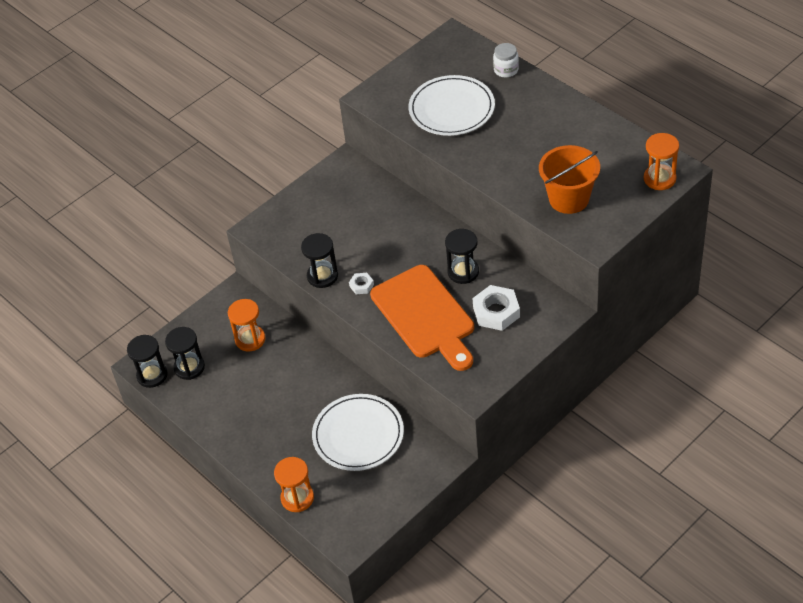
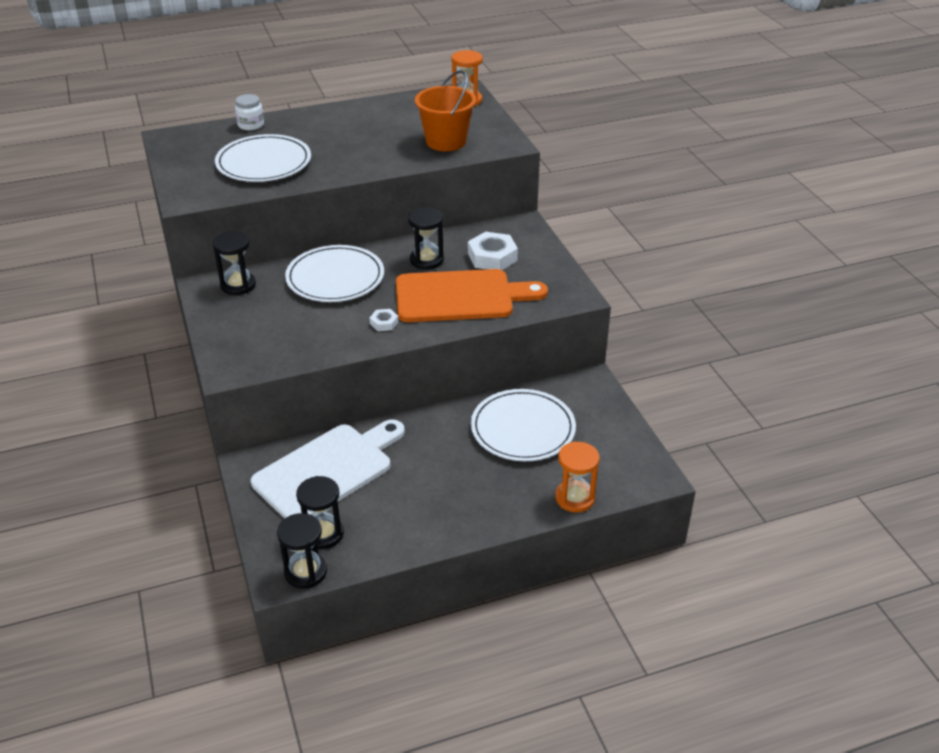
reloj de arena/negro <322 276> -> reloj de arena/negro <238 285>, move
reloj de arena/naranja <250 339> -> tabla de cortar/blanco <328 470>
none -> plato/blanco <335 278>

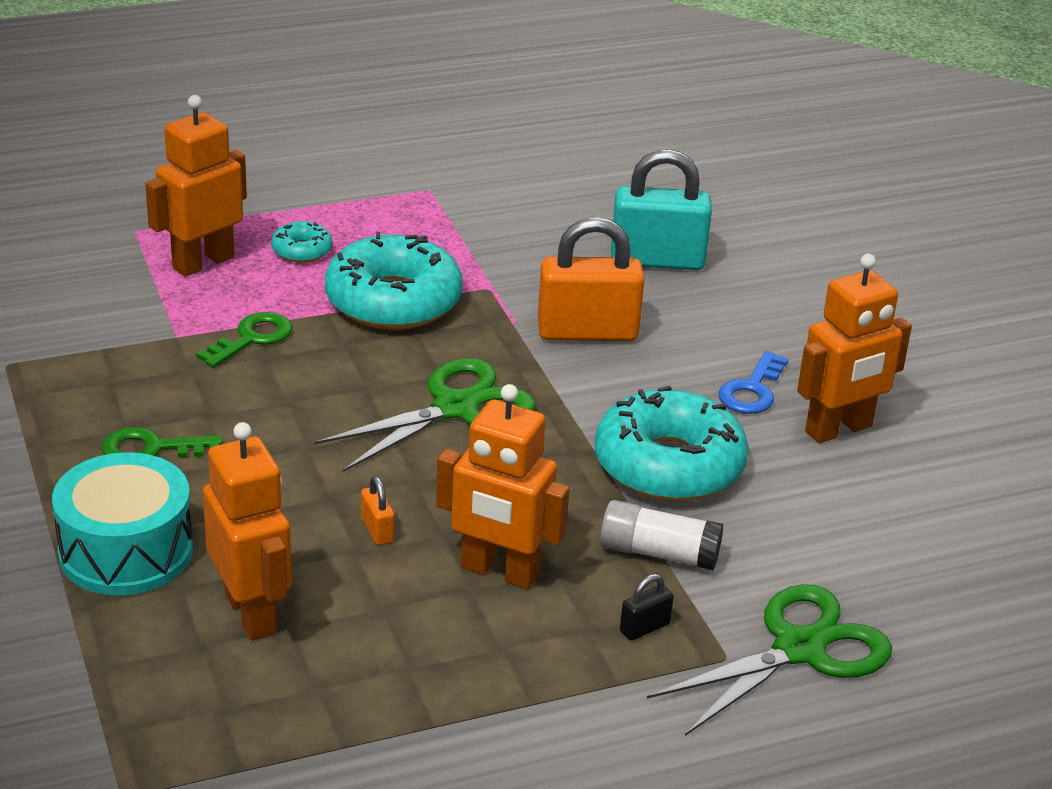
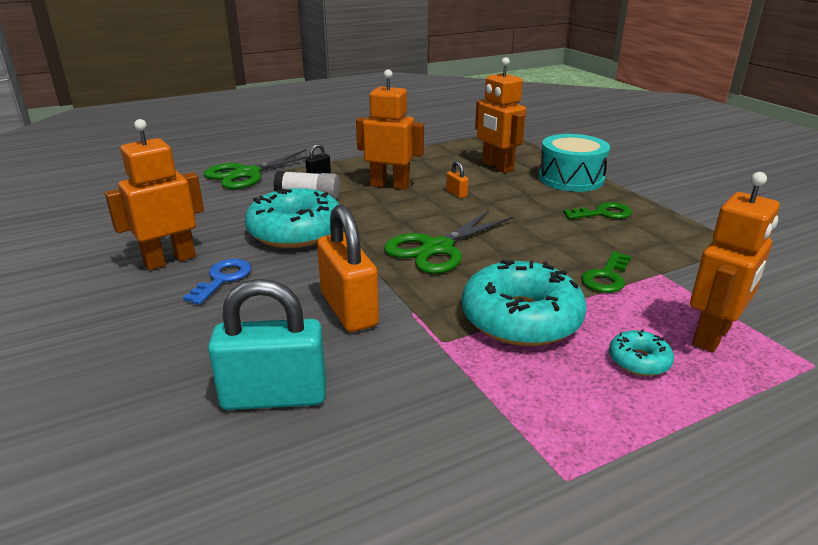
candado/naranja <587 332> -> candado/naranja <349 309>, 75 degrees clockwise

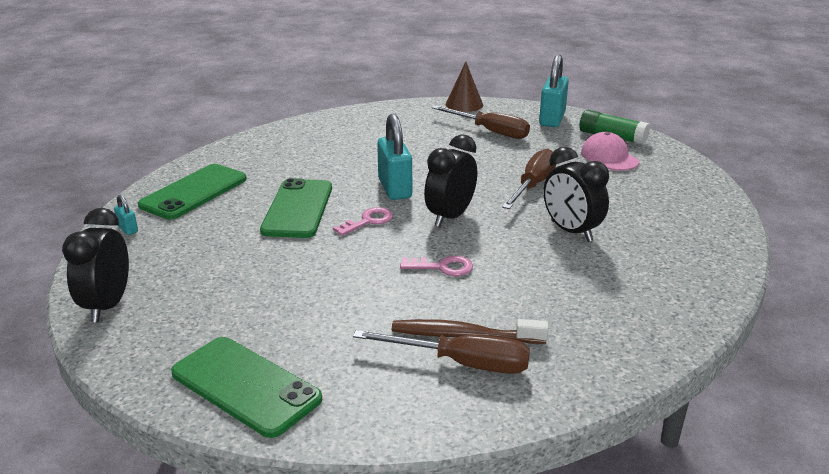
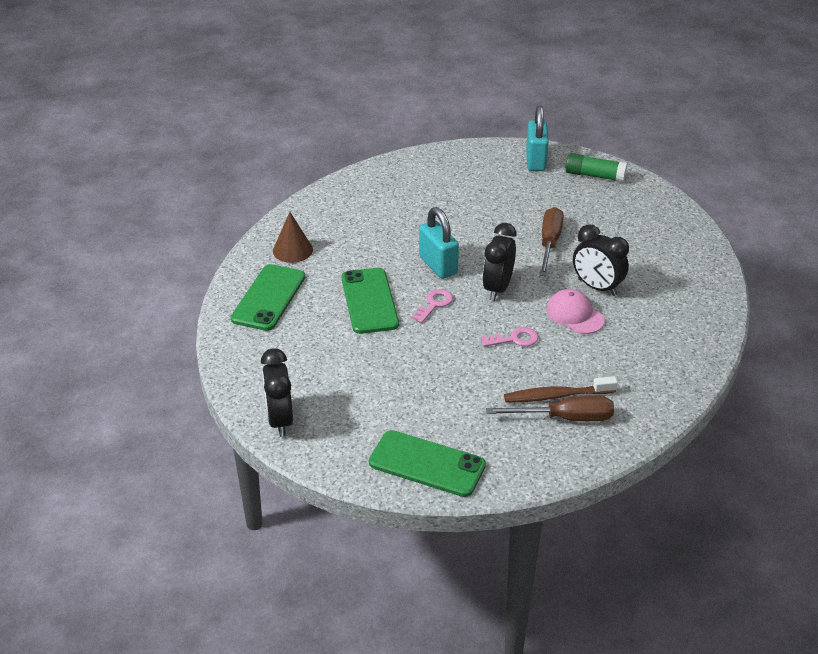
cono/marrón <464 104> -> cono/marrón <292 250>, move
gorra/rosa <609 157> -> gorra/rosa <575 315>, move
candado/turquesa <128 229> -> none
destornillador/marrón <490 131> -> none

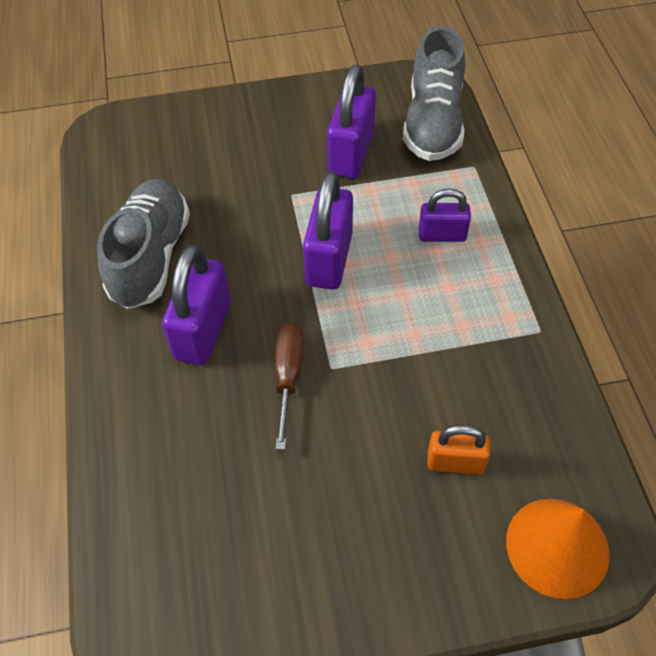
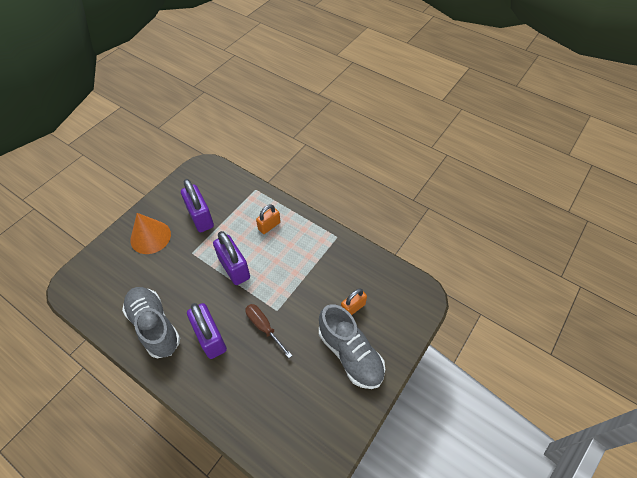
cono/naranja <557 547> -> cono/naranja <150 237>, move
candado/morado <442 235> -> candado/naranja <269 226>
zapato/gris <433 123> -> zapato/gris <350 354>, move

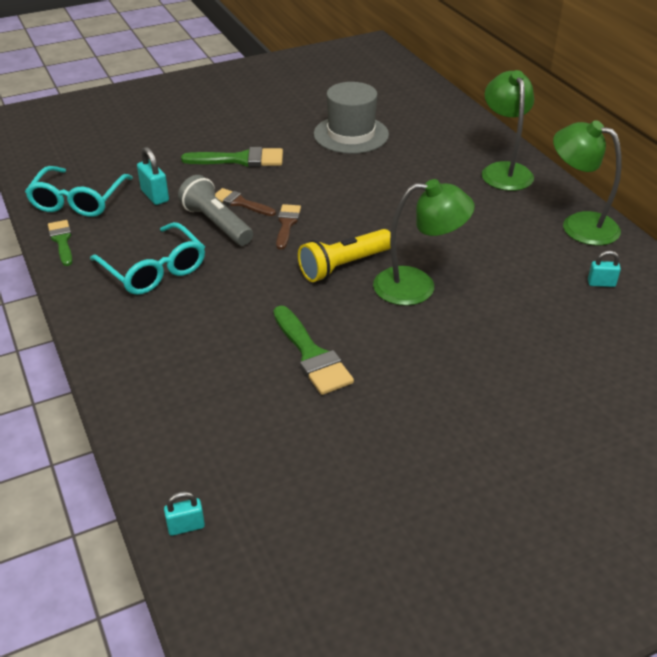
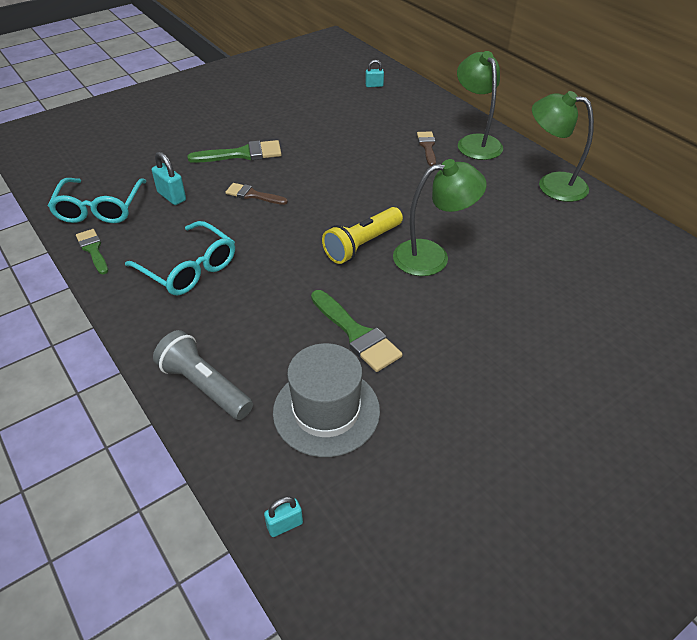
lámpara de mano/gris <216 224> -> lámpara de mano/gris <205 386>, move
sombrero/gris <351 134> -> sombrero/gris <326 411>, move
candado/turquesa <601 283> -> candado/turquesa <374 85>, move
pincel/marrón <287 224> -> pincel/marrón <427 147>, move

- _TASK DETAILS_: Give back, exactly as written, the lines from the top of the material above to the line containing "reloj de arena/naranja", both included; skip every picture.

- _RESPONSE BELOW_:
reloj de arena/negro <322 276> -> reloj de arena/negro <238 285>, move
reloj de arena/naranja <250 339> -> tabla de cortar/blanco <328 470>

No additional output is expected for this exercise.